THE RECORDS below:

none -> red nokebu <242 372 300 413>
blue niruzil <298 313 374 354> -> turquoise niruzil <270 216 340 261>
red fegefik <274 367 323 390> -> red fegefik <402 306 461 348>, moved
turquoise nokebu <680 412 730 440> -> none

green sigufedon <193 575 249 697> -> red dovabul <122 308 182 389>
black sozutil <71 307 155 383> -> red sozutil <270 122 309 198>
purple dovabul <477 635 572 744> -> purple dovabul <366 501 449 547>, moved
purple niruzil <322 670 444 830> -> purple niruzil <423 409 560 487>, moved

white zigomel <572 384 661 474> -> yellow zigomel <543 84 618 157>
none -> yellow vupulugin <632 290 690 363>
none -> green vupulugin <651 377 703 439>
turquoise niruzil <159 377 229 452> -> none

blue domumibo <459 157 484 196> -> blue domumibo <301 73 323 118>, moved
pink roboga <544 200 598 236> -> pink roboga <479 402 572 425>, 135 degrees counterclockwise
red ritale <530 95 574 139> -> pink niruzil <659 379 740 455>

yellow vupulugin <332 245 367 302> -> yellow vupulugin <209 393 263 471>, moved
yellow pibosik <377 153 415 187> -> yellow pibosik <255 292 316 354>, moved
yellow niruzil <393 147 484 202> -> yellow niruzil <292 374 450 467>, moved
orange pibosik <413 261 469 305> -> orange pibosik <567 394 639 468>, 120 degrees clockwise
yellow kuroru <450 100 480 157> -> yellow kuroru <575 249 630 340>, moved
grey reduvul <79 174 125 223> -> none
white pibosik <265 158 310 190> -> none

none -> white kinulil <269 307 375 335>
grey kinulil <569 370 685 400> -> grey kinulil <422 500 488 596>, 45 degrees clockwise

End of THE RECORDS.

- ABOUT THIS EXERCISE
The output should be exactly the lines above from the line containing "white zigomel <572" to the line containing "pink roboga <544", inclusive, with no other lines.

- REPLY TO THE EXERCISE
white zigomel <572 384 661 474> -> yellow zigomel <543 84 618 157>
none -> yellow vupulugin <632 290 690 363>
none -> green vupulugin <651 377 703 439>
turquoise niruzil <159 377 229 452> -> none

blue domumibo <459 157 484 196> -> blue domumibo <301 73 323 118>, moved
pink roboga <544 200 598 236> -> pink roboga <479 402 572 425>, 135 degrees counterclockwise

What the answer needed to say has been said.